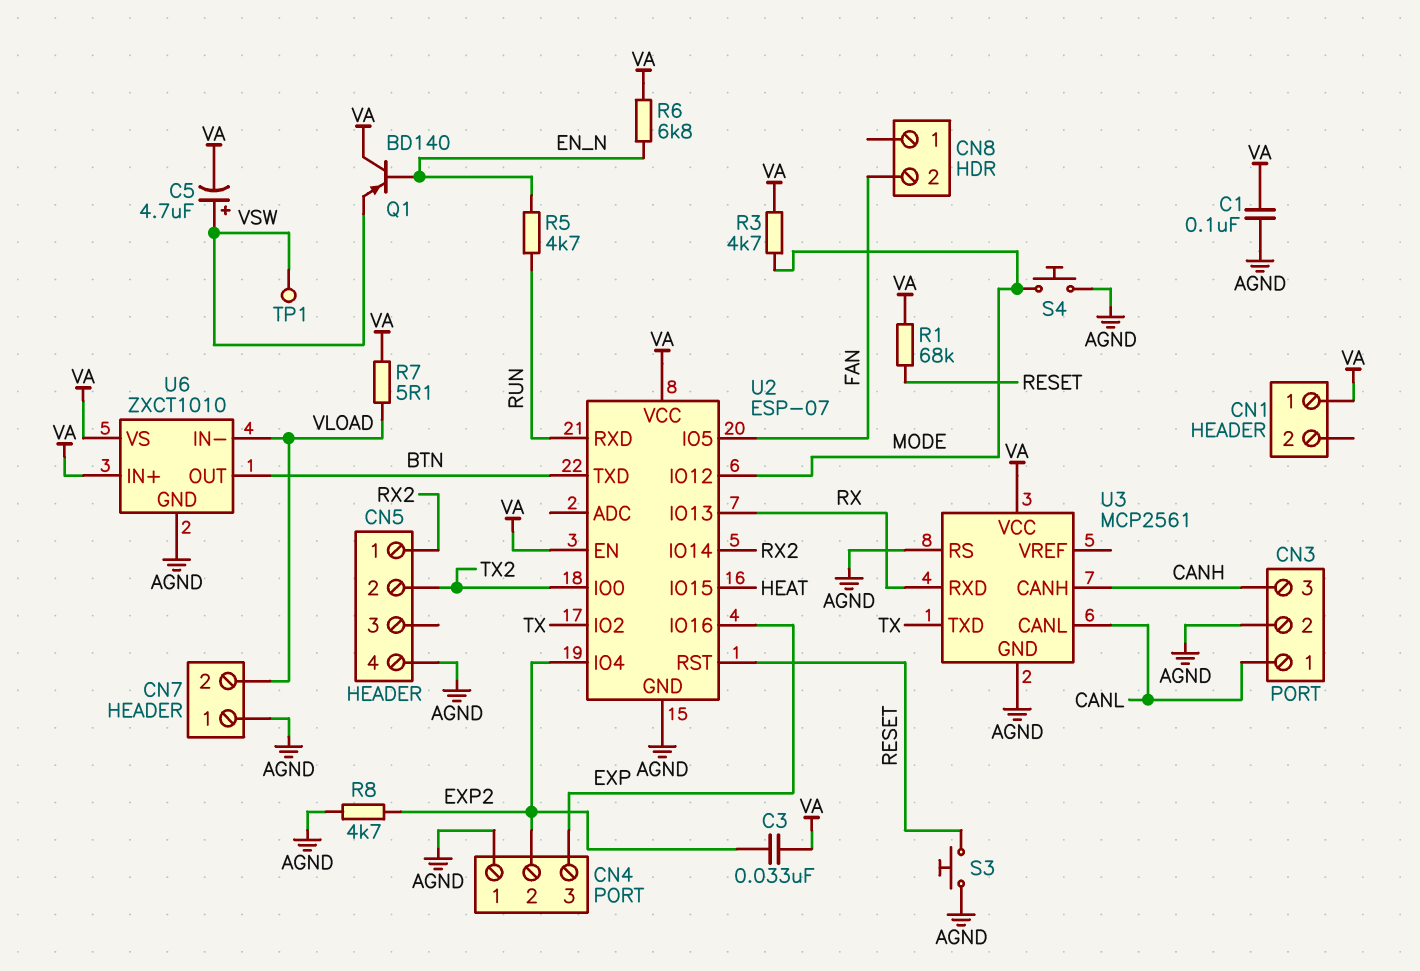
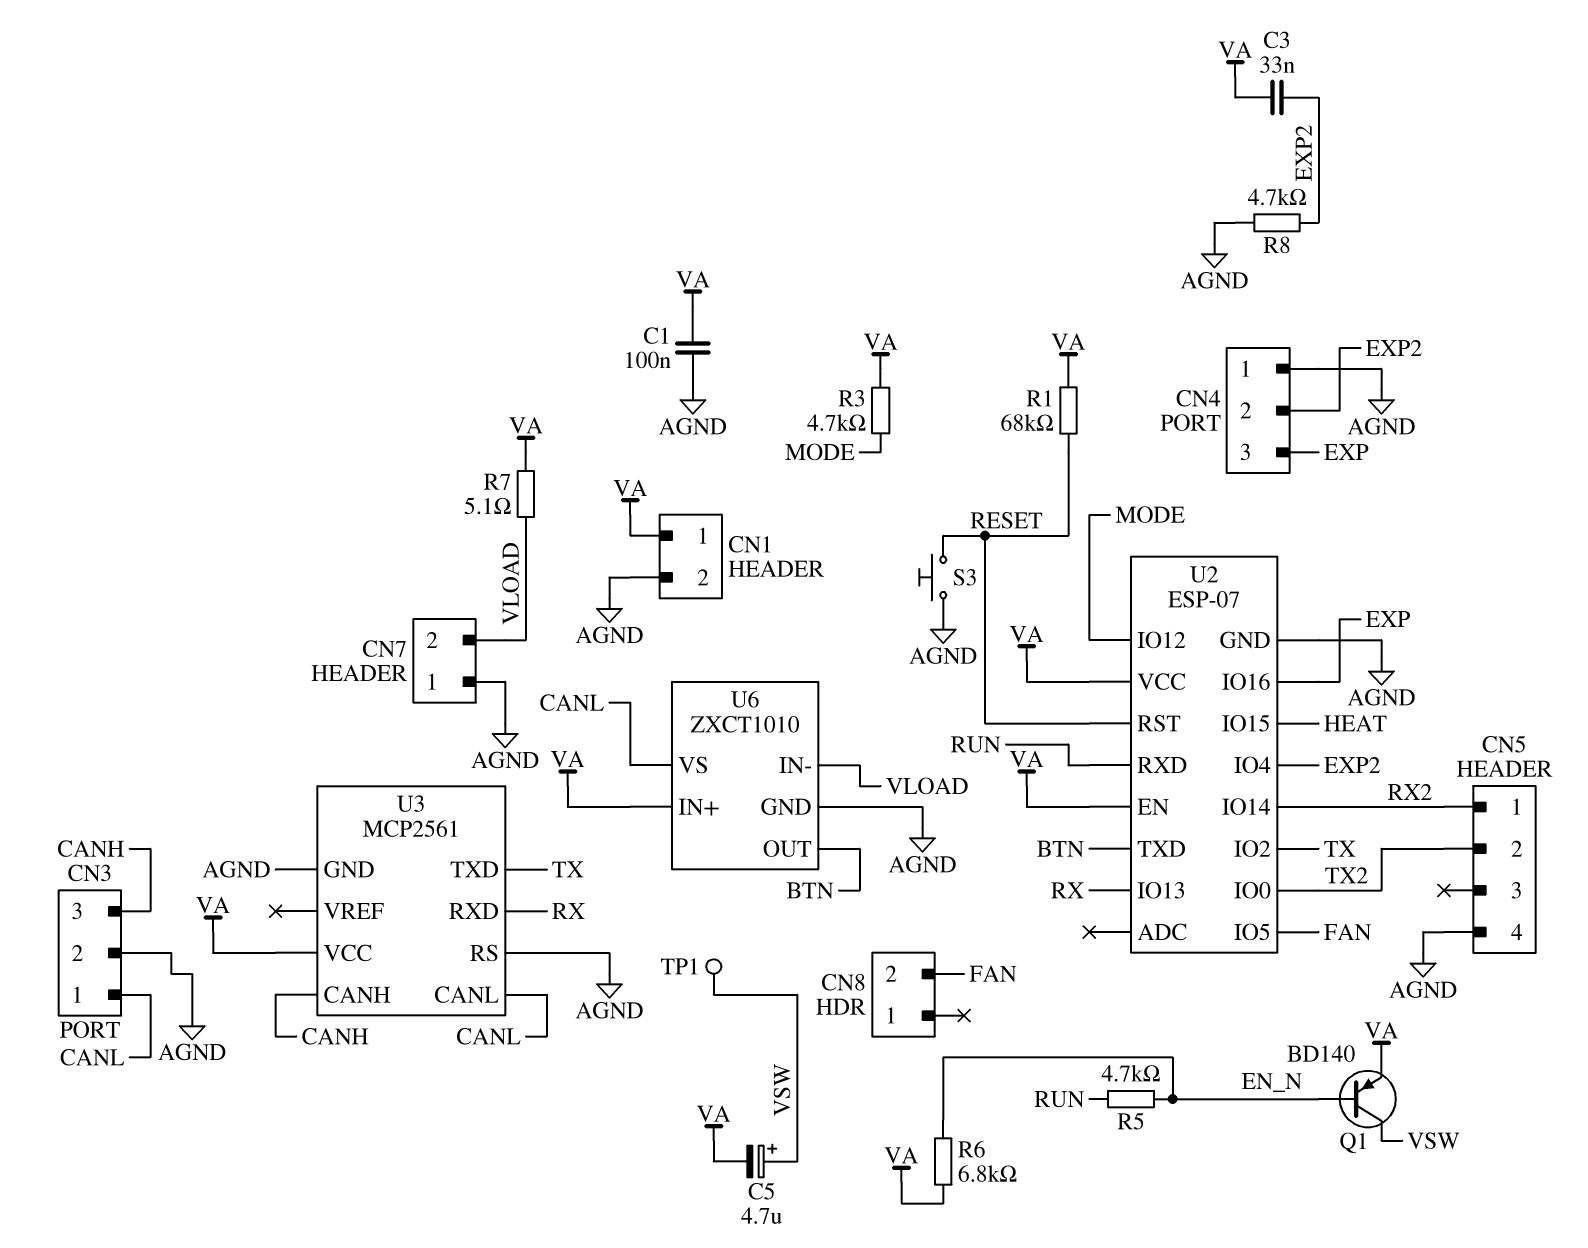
CN1 pin 2: none -> AGND
Q1: PNP BD140 (B EN_N, C VA, E VSW) -> PNP BD140 (B EN_N, C VSW, E VA)
S4: button (AGND, MODE) -> none
U6 pin VS: VA -> CANL

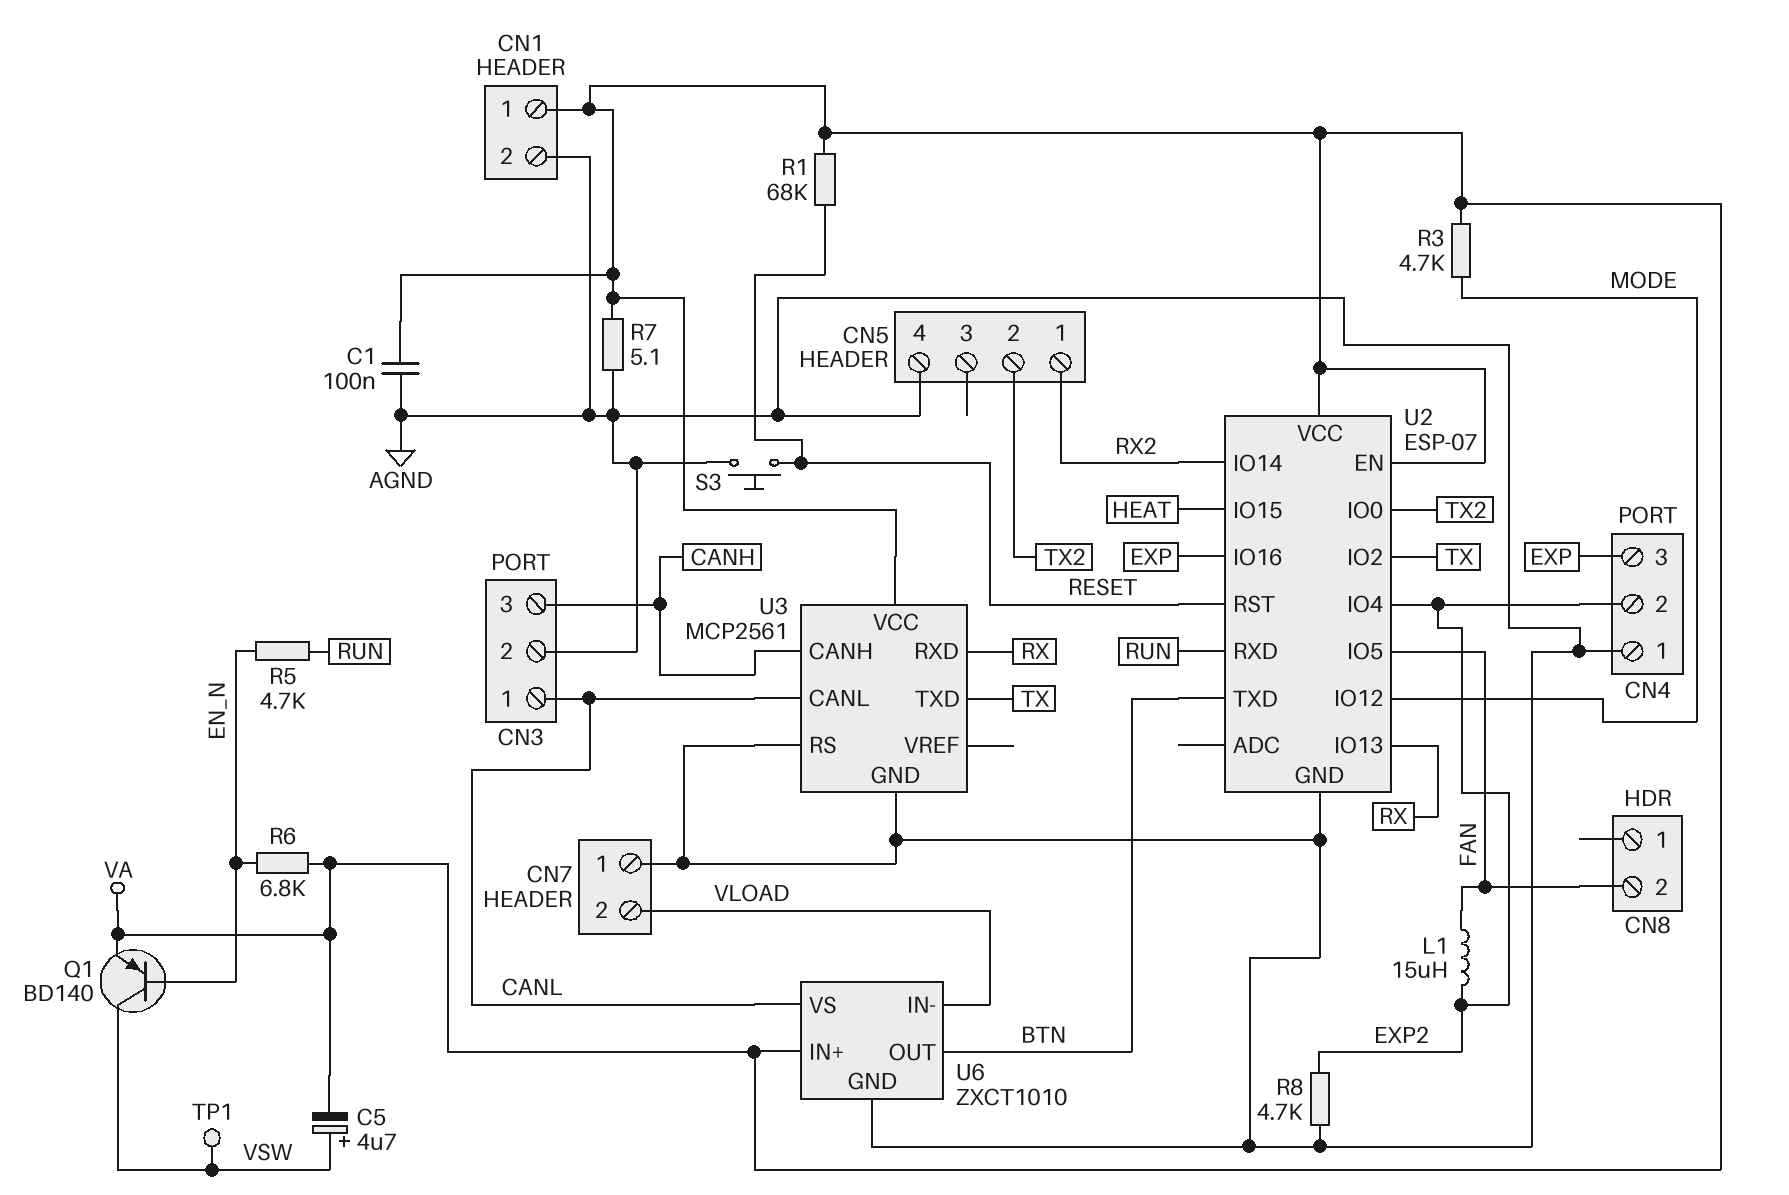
C3: 33nF (EXP2, VA) -> none
L1: none -> 15uH (EXP2, FAN)
R7: 5.1 (VA, VLOAD) -> 5.1 (AGND, VA)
*****
Going through the data above, return each line with the word "AGND".

* _EXPECTED ANSWER_
CN1 pin 2: none -> AGND
S4: button (AGND, MODE) -> none
R7: 5.1 (VA, VLOAD) -> 5.1 (AGND, VA)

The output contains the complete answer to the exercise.